══ Available data

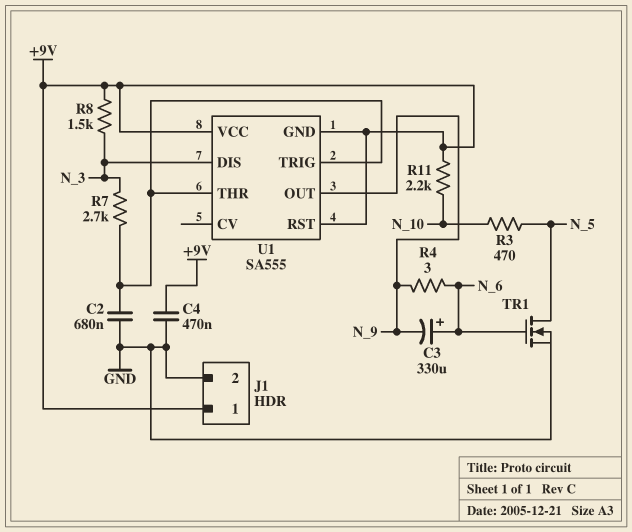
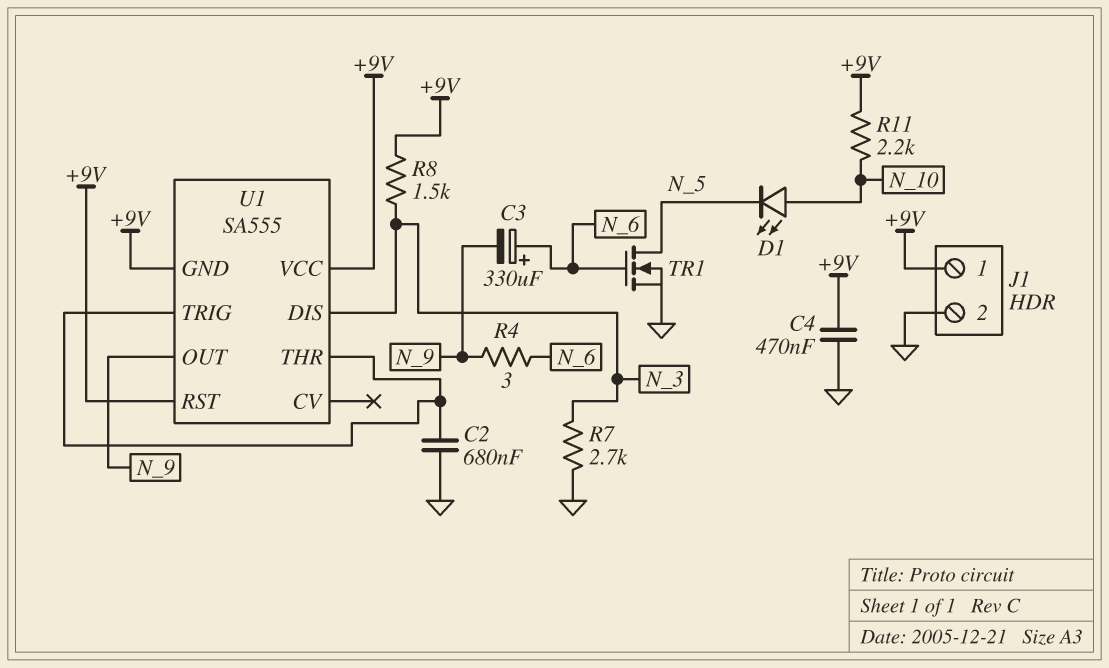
D1: none -> LED (A N_10, K N_5)
R3: 470 (N_5, N_10) -> none
R7: 2.7k (N_3, U1/THR) -> 2.7k (GND, N_3)

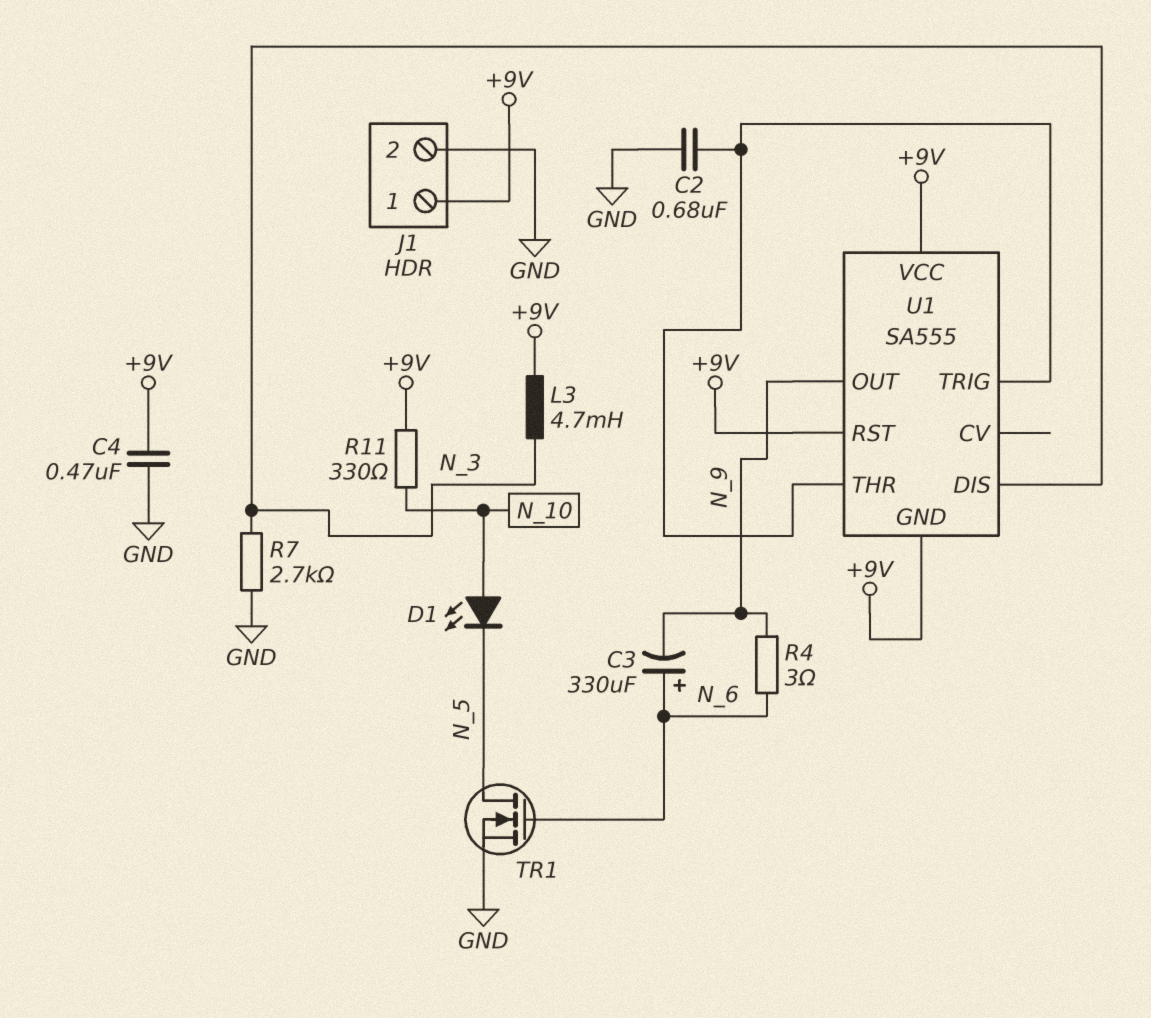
L3: none -> 4.7mH (+9V, N_3)
R8: 1.5k (+9V, N_3) -> none
R11: 2.2k (+9V, N_10) -> 330 (+9V, N_10)

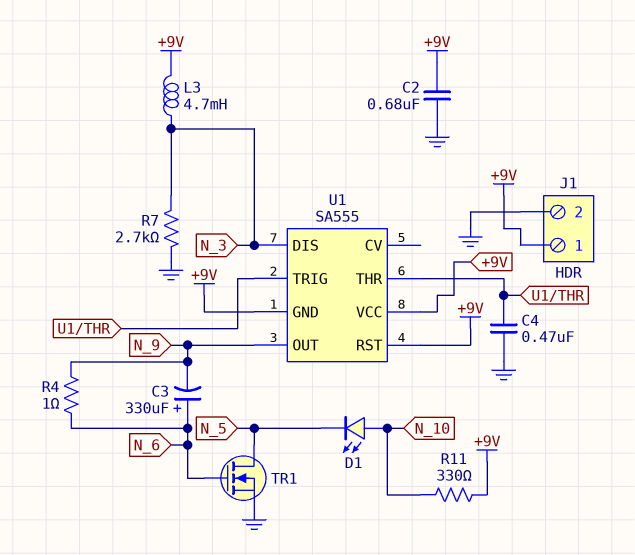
C2: 680nF (GND, U1/THR) -> 680nF (+9V, GND)
C4: 470nF (+9V, GND) -> 470nF (GND, U1/THR)
R4: 3 (N_6, N_9) -> 1 (N_6, N_9)

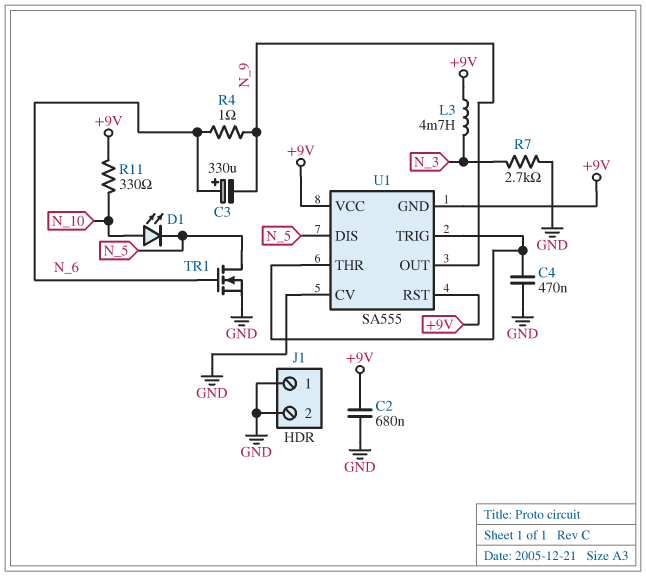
J1 pin 1: +9V -> GND
U1 pin CV: none -> GND
U1 pin DIS: N_3 -> N_5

════

**Exercise instructions**
Search the lines above for the string "none", then show every one that has it.

**Solution for this task**
D1: none -> LED (A N_10, K N_5)
R3: 470 (N_5, N_10) -> none
L3: none -> 4.7mH (+9V, N_3)
R8: 1.5k (+9V, N_3) -> none
U1 pin CV: none -> GND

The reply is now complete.